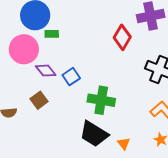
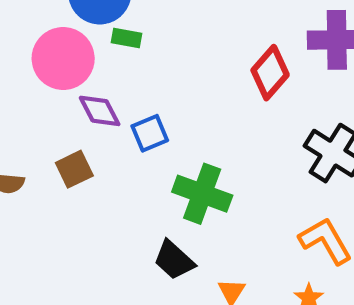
black trapezoid: (94, 134) -> (174, 260), size x0.7

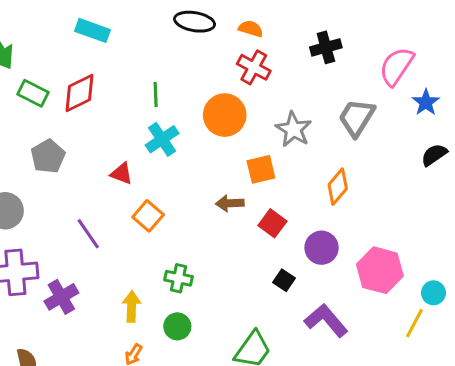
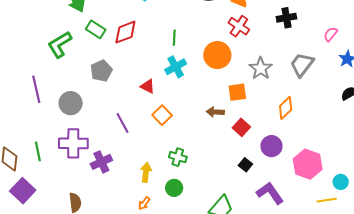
pink semicircle: (396, 66) -> (331, 34), size x0.6
yellow line: (415, 323) -> (327, 200), turned 48

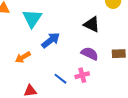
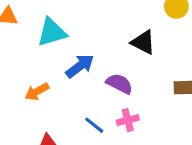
cyan triangle: (32, 19) -> (52, 32), turned 40
purple semicircle: (90, 54) -> (119, 84), moved

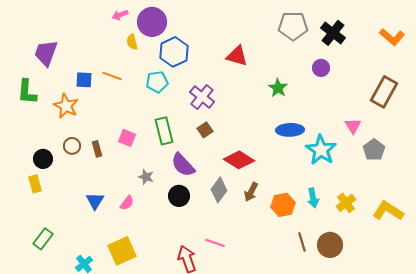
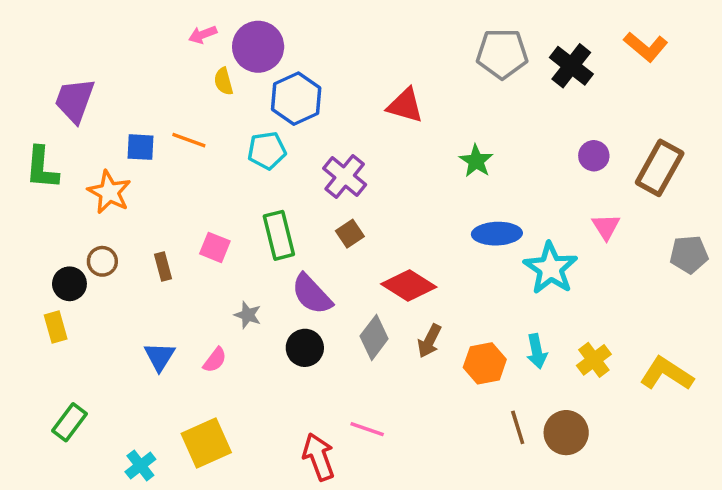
orange L-shape: (392, 37) -> (646, 47), moved
purple circle: (321, 68) -> (594, 156), moved
brown circle: (72, 146) -> (102, 261), moved
gray pentagon: (374, 150) -> (689, 254), moved, turned 30

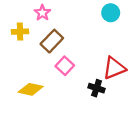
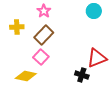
pink star: (42, 13) -> (44, 11), moved
pink square: (65, 66) -> (41, 57), moved

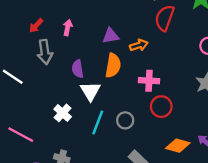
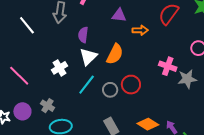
orange semicircle: (113, 66) -> (115, 54), moved
pink cross: (149, 81) -> (168, 66), moved
red circle: (161, 107) -> (131, 85), moved

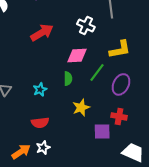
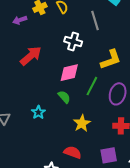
green semicircle: (68, 79) -> (64, 97), turned -32
red semicircle: (40, 123) -> (73, 152), moved, turned -144
purple square: (102, 131) -> (109, 155), moved

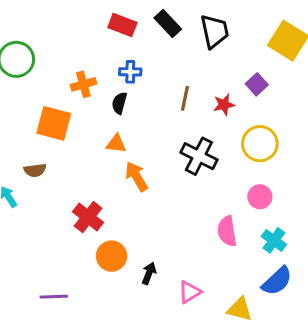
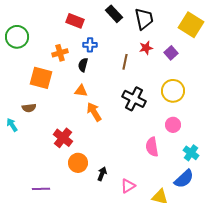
red rectangle: (122, 25) -> (75, 21), moved
red star: (224, 105) -> (146, 48), moved
cyan cross: (274, 240) -> (191, 153), moved

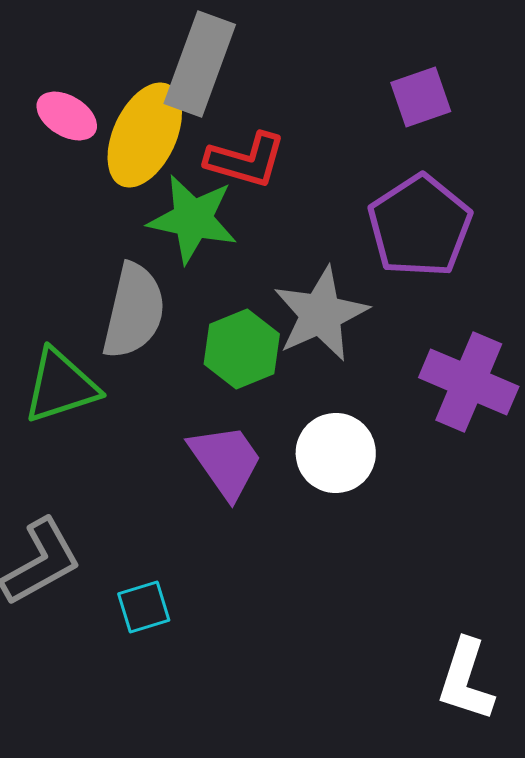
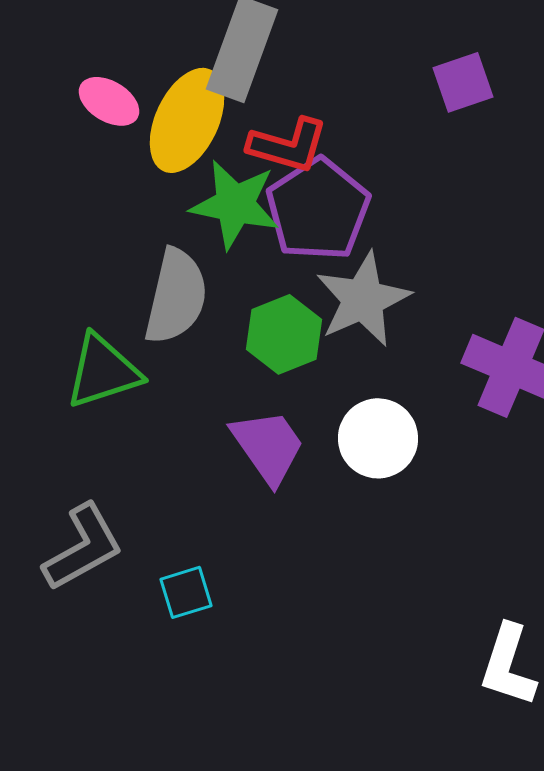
purple pentagon: (420, 226) -> (318, 209), moved

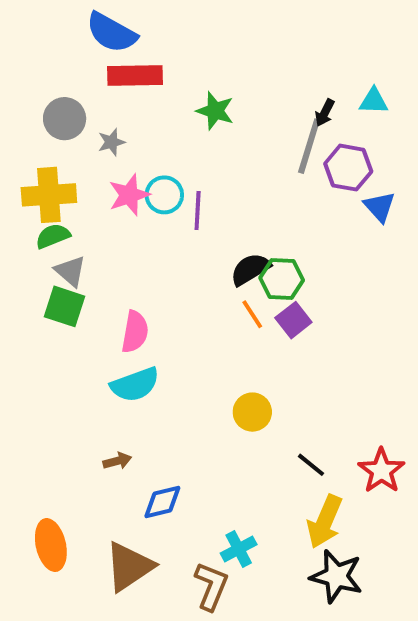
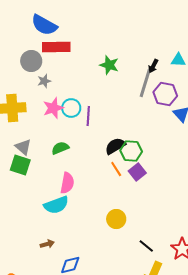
green star: (215, 111) -> (109, 65), moved
gray circle: (65, 119) -> (31, 61), moved
green semicircle: (53, 236) -> (60, 148), moved
pink semicircle: (135, 332) -> (67, 183), moved

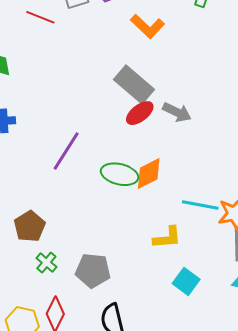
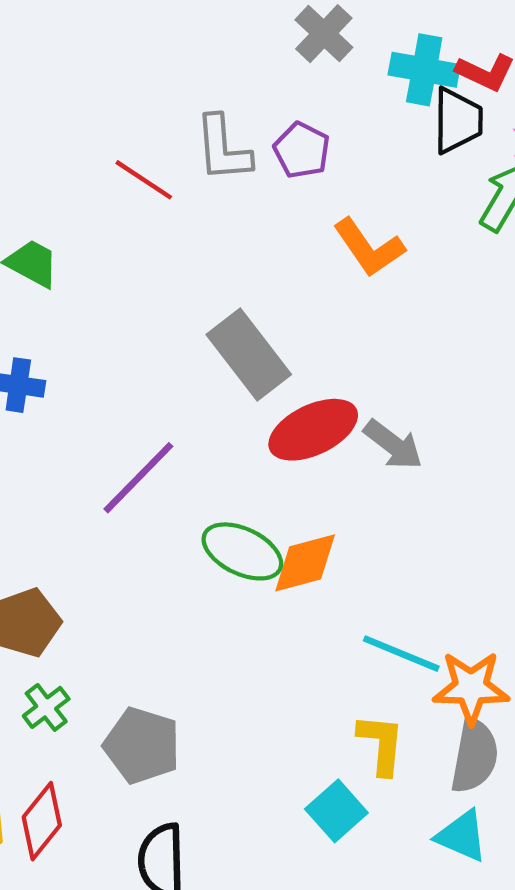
gray rectangle: (134, 85) -> (249, 355), moved
red ellipse: (140, 113) -> (313, 430), size x1.4
yellow L-shape: (167, 238) -> (381, 744), moved, turned -92

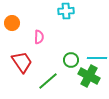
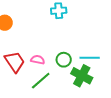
pink semicircle: (39, 37) -> (38, 60), moved, turned -80

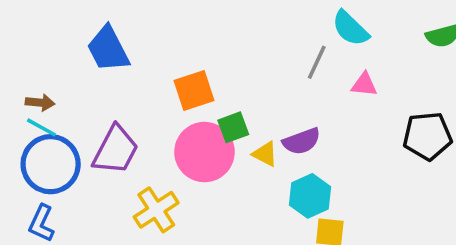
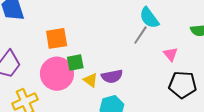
gray line: (317, 62) -> (140, 35), moved
pink triangle: (364, 84) -> (171, 54), moved, turned 35

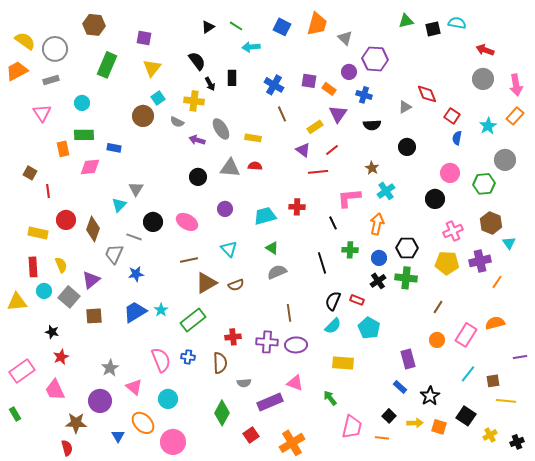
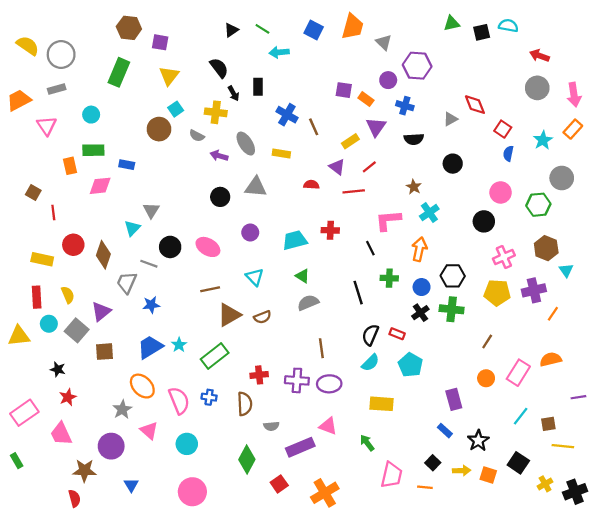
brown hexagon: (94, 25) -> (129, 28), moved
orange trapezoid: (17, 71) -> (19, 100), moved
blue cross: (274, 85) -> (287, 115), moved
red semicircle: (255, 166) -> (311, 185), moved
orange ellipse: (143, 423) -> (142, 386), moved
black cross: (517, 442) -> (575, 492), size x1.5

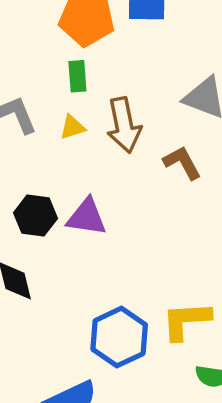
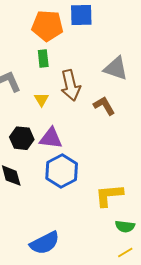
yellow triangle: (72, 127) -> (41, 99), moved, turned -42
blue hexagon: (119, 337) -> (62, 171), moved

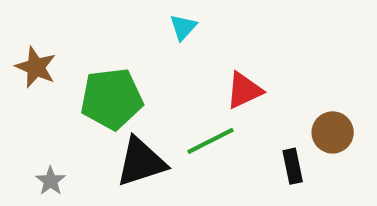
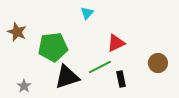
black rectangle: (293, 166) -> (121, 79), moved

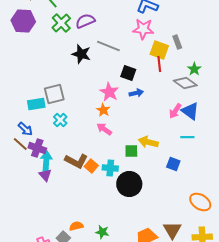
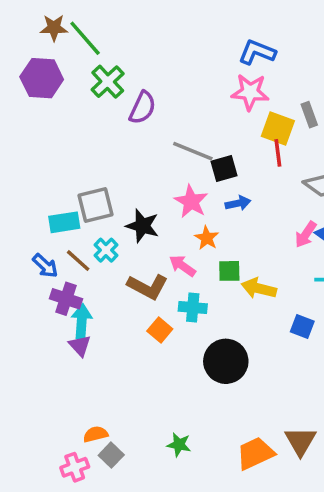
purple semicircle: (85, 21) -> (142, 108), moved, turned 138
gray line: (108, 46) -> (193, 151), moved
black star: (81, 54) -> (142, 226), moved
black square: (128, 73) -> (224, 168), turned -35
orange star: (103, 110) -> (207, 238), moved
brown line: (20, 144) -> (78, 261), moved
green square: (131, 151) -> (229, 271), moved
brown L-shape: (76, 161) -> (148, 287), moved
cyan cross: (110, 168) -> (193, 307), moved
orange semicircle: (76, 226) -> (96, 434), moved

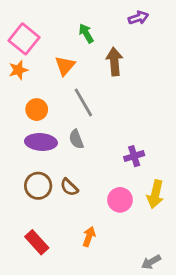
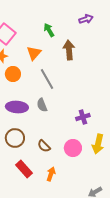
orange circle: (37, 110) -> (13, 74), moved
brown semicircle: (69, 187) -> (44, 146), moved
red rectangle: (37, 242) -> (24, 169), moved

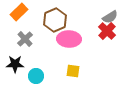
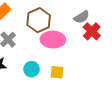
gray semicircle: (110, 17) -> (82, 17), moved
cyan circle: (36, 76) -> (31, 69), moved

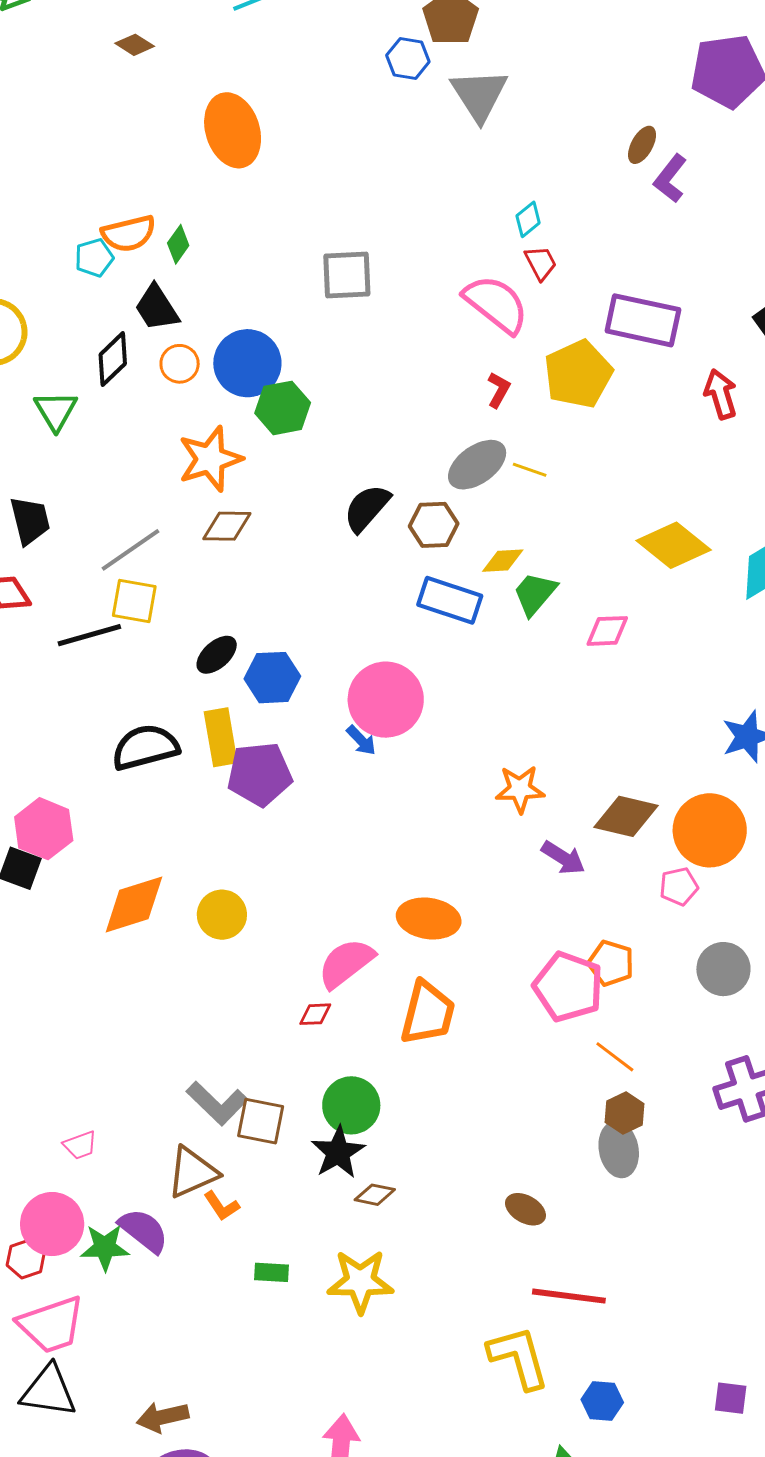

TASK DETAILS —
Look above for the line with "cyan cross: (110, 168) -> (193, 307), moved" and the line with "gray semicircle: (110, 17) -> (82, 17), moved"; set down those two lines and all lines between them exactly, without pictures and without anything else.

SOLUTION FOR THIS EXERCISE —
cyan cross: (110, 168) -> (193, 307), moved
orange semicircle: (76, 226) -> (96, 434), moved

orange circle: (37, 110) -> (13, 74), moved
brown semicircle: (69, 187) -> (44, 146), moved
red rectangle: (37, 242) -> (24, 169), moved

gray semicircle: (110, 17) -> (82, 17), moved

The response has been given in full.